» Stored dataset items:
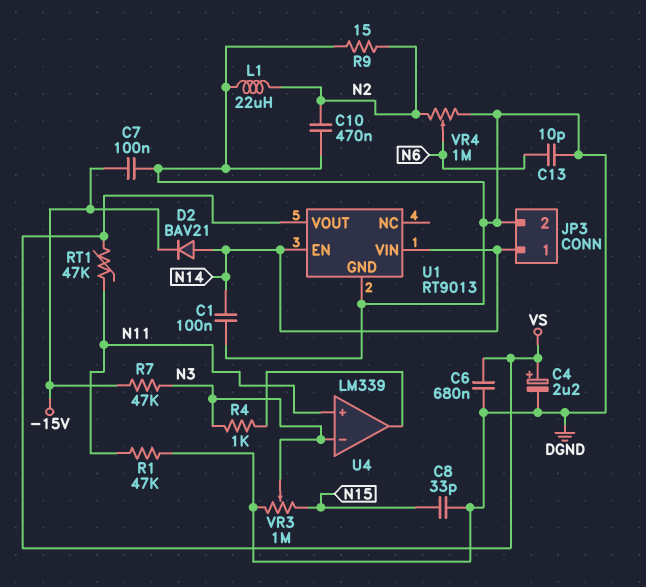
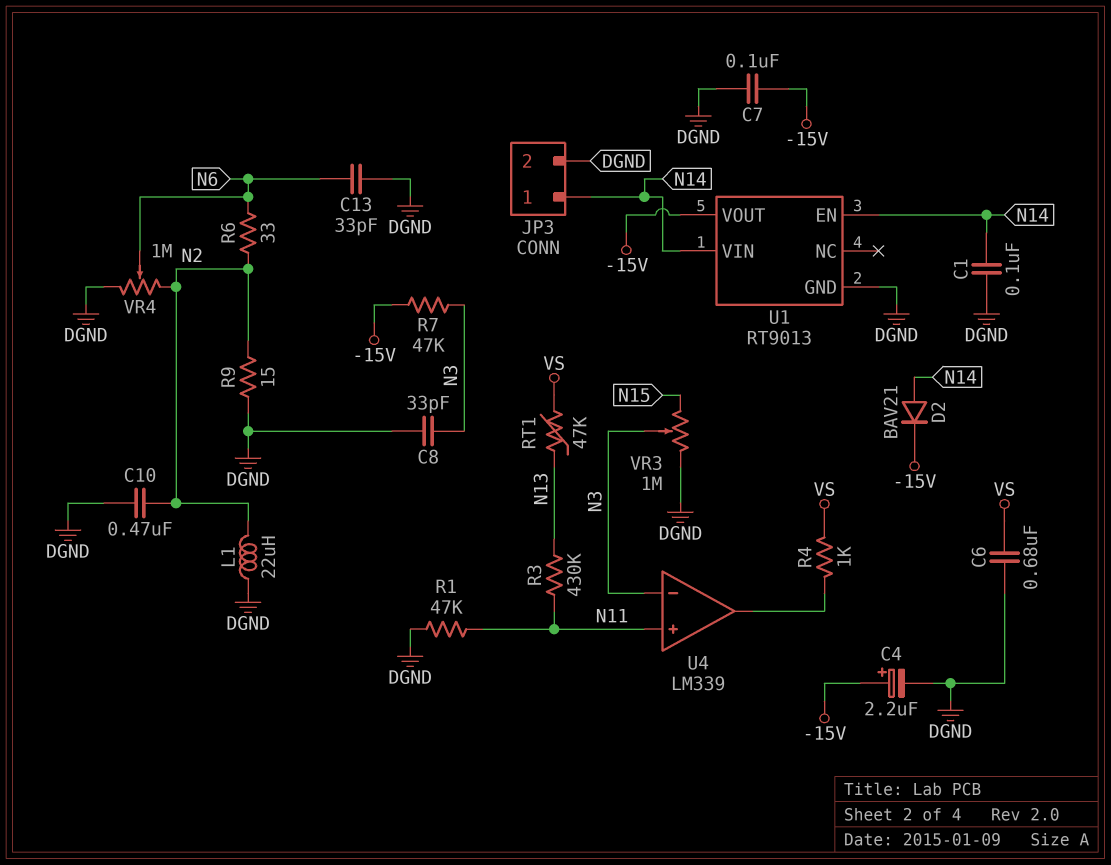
C4: 2.2uF (plus VS, minus DGND) -> 2.2uF (plus -15V, minus DGND)
C8: 33pF (DGND, N15) -> 33pF (DGND, N3)
C13: 10pF (DGND, N6) -> 33pF (DGND, N6)
R3: none -> 430k (N11, N13)
R4: 1k (N3, U4/out) -> 1k (U4/out, VS)
R6: none -> 33 (N2, N6)
RT1: 47k (N11, VS) -> 47k (N13, VS)
U1 pin VOUT: VS -> -15V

» Work instructions: Report back every line of the entries in which "DGND" occurs.

» Exercise response:
C4: 2.2uF (plus VS, minus DGND) -> 2.2uF (plus -15V, minus DGND)
C8: 33pF (DGND, N15) -> 33pF (DGND, N3)
C13: 10pF (DGND, N6) -> 33pF (DGND, N6)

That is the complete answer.